• _Required action_
Show, in full, each line of the data that contains "black".

• _Data to examine_
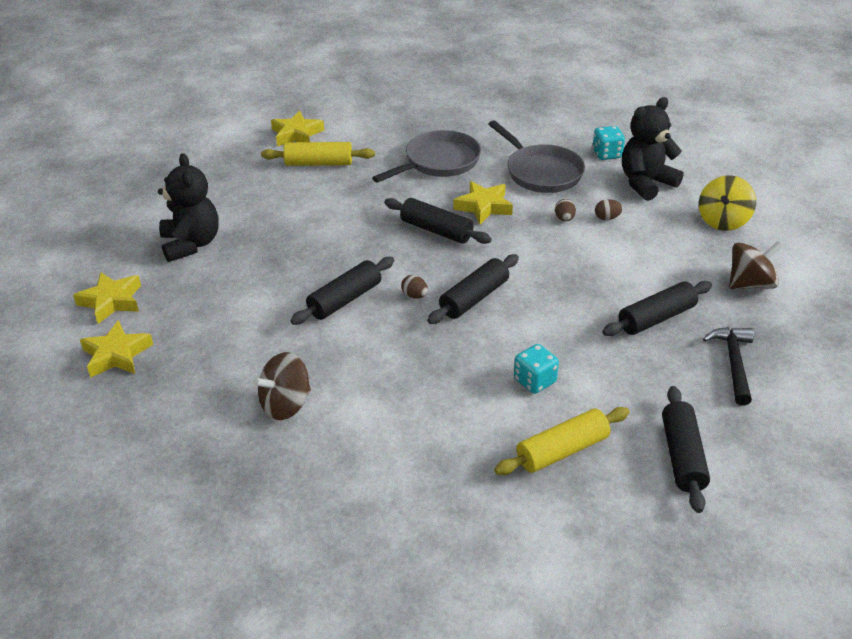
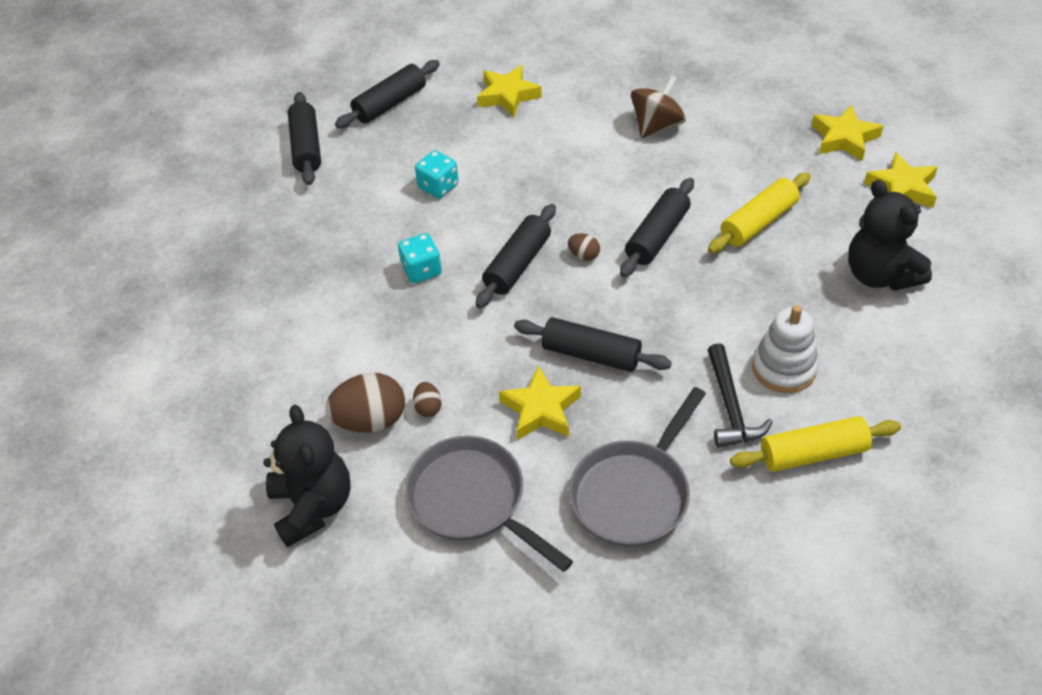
camera: 170 degrees right, 10 degrees up
(297, 134) = (890, 519): yellow star -> yellow star (507, 95)
(305, 203) = (784, 368): none -> white stacking toy
(562, 451) = (407, 133): yellow rolling pin -> yellow rolling pin (758, 222)
(607, 154) = (372, 568): turquoise dice -> turquoise dice (422, 270)
(607, 218) = (371, 420): brown egg -> brown egg, size x2.06
(646, 183) = (313, 506): black teddy bear -> black teddy bear turned 60 degrees counterclockwise
(656, 318) = (317, 277): black rolling pin -> black rolling pin (390, 104)
(723, 221) = (213, 446): yellow spinning top -> none
(733, 363) = (245, 239): black hammer -> black hammer (730, 407)
(750, 284) = (203, 343): brown spinning top -> none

• _Expected answer_
(646, 183) = (313, 506): black teddy bear -> black teddy bear turned 60 degrees counterclockwise
(656, 318) = (317, 277): black rolling pin -> black rolling pin (390, 104)
(733, 363) = (245, 239): black hammer -> black hammer (730, 407)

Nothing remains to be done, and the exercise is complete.